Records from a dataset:

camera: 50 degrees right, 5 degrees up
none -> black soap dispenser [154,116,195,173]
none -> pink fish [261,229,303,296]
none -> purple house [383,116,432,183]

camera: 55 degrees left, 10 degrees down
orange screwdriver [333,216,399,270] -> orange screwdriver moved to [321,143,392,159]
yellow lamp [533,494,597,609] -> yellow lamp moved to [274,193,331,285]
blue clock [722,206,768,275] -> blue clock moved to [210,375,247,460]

## Exercise goal
Looking at the entries above, say how many lines contain the word "moved". Only the number is wanted.

## Exercise response
3